[Start of section]

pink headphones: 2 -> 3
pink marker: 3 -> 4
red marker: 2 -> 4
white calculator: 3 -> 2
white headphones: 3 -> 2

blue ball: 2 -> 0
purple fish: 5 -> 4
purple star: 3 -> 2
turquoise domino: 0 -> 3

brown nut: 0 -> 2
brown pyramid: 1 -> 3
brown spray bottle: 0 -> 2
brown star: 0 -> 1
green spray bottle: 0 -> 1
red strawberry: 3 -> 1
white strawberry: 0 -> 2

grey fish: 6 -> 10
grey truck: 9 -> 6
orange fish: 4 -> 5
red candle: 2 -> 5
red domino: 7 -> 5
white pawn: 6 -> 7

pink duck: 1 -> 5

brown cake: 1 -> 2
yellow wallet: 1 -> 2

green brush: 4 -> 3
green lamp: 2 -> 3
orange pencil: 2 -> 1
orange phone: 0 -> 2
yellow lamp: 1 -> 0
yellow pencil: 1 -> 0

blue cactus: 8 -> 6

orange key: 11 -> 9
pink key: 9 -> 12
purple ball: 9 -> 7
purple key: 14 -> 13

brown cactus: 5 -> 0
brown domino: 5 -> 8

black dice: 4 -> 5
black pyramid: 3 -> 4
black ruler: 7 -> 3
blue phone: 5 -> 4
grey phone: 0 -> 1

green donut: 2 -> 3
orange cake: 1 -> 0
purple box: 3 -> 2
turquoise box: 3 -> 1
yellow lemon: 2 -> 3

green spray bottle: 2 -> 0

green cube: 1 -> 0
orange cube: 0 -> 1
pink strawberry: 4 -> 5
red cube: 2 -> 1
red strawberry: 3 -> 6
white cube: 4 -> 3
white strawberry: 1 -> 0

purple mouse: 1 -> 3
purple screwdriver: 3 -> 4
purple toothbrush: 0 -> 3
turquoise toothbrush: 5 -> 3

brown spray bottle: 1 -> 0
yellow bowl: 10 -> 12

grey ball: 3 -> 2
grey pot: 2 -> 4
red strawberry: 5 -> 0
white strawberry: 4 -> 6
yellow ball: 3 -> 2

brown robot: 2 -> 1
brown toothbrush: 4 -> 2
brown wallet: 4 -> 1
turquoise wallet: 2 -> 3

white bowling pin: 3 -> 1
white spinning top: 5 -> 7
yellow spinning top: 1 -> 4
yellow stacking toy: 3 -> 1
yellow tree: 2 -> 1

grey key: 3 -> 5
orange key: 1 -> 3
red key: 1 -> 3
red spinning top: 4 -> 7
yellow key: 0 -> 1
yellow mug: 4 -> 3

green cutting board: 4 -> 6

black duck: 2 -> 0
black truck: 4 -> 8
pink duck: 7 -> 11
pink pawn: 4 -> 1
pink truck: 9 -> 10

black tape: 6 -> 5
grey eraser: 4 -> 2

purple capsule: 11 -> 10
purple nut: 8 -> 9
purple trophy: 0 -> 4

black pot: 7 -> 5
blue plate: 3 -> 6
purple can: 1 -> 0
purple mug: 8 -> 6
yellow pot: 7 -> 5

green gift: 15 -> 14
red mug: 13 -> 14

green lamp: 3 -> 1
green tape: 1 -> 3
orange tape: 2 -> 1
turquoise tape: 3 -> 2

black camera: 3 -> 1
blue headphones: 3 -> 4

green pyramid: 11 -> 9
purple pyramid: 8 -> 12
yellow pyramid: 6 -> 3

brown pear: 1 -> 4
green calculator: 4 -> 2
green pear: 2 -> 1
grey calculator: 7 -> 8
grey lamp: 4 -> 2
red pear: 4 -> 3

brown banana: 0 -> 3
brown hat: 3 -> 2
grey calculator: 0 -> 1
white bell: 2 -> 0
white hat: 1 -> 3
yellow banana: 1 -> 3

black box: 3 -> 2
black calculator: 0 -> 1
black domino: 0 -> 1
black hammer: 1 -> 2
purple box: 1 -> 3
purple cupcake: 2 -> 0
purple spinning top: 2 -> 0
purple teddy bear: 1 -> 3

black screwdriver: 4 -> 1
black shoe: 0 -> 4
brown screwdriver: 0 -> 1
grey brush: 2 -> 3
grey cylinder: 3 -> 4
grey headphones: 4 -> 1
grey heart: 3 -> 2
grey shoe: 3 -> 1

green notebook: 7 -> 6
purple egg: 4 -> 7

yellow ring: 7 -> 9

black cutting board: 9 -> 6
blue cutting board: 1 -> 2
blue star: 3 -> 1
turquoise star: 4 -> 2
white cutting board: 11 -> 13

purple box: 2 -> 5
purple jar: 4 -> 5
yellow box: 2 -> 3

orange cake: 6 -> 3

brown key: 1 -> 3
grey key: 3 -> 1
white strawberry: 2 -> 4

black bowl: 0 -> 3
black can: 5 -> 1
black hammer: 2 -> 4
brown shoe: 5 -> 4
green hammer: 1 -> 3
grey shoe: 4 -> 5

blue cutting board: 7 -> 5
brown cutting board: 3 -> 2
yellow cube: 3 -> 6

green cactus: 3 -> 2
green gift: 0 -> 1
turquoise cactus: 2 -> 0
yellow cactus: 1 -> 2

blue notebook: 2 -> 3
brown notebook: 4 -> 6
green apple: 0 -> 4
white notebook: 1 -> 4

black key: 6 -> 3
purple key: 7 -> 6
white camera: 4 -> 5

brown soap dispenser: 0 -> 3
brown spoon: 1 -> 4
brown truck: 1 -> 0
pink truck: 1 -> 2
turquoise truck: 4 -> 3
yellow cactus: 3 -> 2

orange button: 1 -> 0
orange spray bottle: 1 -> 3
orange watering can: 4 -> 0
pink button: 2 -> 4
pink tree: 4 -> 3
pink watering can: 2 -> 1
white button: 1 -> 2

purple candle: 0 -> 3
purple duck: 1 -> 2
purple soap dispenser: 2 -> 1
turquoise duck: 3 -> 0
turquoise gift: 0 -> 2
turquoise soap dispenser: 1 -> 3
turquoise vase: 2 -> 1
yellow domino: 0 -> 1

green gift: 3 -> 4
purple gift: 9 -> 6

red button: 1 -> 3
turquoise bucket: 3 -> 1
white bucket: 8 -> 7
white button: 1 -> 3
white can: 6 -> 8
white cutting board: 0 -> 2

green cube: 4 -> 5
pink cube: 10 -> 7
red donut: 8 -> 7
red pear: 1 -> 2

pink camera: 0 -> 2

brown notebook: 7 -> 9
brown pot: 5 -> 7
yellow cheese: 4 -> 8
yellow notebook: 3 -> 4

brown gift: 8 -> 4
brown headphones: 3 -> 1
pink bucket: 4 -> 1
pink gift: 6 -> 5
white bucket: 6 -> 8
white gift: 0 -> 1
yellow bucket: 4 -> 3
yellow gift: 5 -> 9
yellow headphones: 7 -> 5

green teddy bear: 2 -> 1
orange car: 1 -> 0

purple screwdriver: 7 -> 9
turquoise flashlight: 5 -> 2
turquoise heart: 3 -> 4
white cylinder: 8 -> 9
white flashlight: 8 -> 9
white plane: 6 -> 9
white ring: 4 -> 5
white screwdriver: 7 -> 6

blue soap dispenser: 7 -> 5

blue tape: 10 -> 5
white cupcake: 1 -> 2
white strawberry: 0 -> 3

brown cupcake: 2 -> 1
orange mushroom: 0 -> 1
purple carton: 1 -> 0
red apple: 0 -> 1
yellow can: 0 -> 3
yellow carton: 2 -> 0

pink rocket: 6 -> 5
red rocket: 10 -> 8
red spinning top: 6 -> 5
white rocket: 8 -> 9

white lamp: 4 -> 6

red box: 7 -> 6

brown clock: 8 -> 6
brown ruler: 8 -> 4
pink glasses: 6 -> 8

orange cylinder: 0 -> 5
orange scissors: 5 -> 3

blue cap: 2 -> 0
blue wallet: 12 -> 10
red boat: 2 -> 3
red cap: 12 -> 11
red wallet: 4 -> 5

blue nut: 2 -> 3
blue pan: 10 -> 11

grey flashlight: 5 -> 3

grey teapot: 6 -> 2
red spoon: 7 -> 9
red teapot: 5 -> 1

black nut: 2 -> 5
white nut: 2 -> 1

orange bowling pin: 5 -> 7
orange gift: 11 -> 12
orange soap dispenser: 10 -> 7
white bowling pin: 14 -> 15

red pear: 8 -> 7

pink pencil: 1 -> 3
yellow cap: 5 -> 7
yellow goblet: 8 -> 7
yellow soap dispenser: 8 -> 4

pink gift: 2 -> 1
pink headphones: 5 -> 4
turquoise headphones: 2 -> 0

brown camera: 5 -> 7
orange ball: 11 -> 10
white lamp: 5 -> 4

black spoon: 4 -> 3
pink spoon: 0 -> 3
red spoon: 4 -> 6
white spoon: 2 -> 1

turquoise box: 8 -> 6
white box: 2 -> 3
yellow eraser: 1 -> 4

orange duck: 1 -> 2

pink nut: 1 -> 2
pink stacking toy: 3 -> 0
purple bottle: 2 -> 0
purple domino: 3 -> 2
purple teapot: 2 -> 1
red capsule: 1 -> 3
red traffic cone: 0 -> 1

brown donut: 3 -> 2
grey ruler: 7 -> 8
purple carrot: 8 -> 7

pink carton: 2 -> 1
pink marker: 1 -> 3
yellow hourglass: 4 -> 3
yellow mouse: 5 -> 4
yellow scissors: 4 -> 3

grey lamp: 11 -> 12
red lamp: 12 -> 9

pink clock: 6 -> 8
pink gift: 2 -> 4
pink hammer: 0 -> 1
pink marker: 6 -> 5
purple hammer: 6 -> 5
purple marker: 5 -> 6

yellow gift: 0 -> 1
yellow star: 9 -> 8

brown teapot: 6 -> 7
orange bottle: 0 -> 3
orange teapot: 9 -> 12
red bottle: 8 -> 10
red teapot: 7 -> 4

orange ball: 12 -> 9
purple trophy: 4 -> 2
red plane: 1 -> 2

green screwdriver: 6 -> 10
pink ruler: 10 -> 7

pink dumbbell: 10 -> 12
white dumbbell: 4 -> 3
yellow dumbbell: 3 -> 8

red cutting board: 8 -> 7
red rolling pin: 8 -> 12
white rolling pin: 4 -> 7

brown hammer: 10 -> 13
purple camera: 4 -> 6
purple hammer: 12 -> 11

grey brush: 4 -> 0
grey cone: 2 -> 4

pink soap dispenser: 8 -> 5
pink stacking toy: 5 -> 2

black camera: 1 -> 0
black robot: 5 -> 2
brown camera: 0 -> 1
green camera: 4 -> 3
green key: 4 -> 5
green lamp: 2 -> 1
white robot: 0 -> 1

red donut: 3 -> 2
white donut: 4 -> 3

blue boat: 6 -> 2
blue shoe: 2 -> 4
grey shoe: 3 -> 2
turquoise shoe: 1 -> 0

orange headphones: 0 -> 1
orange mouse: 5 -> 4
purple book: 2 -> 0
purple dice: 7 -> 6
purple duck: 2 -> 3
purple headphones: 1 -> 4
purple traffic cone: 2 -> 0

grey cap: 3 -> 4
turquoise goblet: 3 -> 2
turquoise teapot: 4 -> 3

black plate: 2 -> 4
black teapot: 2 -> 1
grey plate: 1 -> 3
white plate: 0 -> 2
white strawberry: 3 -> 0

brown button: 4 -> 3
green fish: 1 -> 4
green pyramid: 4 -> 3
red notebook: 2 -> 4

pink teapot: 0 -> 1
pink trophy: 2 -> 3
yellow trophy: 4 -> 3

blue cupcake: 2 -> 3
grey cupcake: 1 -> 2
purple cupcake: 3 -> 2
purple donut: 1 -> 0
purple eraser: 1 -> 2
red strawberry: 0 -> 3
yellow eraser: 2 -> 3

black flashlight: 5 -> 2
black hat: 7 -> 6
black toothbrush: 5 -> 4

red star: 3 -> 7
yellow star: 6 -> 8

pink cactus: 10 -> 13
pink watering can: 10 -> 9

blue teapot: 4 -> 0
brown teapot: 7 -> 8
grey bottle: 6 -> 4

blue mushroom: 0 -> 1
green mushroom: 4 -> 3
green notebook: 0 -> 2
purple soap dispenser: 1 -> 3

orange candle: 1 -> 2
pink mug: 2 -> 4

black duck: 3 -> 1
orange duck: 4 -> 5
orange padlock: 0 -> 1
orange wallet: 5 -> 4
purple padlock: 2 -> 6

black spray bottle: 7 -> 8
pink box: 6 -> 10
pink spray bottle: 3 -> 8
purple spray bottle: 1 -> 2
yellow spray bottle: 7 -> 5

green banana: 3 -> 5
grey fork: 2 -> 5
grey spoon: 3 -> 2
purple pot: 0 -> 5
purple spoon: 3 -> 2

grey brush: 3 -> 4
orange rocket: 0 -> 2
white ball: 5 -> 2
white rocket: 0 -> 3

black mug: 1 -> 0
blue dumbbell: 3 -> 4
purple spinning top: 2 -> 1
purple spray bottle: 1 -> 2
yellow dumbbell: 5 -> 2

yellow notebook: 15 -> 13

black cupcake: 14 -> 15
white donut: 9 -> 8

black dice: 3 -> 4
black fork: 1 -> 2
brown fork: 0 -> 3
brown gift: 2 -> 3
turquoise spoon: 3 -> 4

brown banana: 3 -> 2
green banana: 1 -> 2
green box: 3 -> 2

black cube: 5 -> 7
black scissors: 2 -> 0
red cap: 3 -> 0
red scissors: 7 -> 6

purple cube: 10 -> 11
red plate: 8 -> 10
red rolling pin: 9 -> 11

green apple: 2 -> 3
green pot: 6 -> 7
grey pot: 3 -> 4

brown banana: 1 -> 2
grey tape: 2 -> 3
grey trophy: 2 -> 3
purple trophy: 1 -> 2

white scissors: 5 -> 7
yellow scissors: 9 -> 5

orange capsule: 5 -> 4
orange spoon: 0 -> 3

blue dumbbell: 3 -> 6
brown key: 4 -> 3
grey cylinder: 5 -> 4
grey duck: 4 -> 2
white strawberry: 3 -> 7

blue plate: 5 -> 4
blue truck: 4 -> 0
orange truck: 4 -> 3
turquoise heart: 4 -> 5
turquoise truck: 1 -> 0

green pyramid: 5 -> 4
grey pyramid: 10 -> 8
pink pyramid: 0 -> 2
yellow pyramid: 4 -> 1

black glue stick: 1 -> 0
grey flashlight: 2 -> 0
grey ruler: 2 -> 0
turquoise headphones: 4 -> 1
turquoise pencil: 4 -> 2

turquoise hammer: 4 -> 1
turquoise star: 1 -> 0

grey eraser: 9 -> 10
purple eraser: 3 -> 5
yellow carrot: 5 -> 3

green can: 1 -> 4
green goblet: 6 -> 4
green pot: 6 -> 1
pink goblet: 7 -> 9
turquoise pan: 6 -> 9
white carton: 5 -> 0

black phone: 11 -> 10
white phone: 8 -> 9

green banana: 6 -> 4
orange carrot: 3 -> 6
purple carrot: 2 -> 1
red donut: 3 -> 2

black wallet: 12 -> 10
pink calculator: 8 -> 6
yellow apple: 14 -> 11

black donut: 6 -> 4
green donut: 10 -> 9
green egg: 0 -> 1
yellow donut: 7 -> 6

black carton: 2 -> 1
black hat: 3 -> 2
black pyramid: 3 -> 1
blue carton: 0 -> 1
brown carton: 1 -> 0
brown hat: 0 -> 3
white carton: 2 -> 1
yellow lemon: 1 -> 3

[End of section]

Tally the lines above that include "fork", and reply with only the tally.

## Answer to this problem
3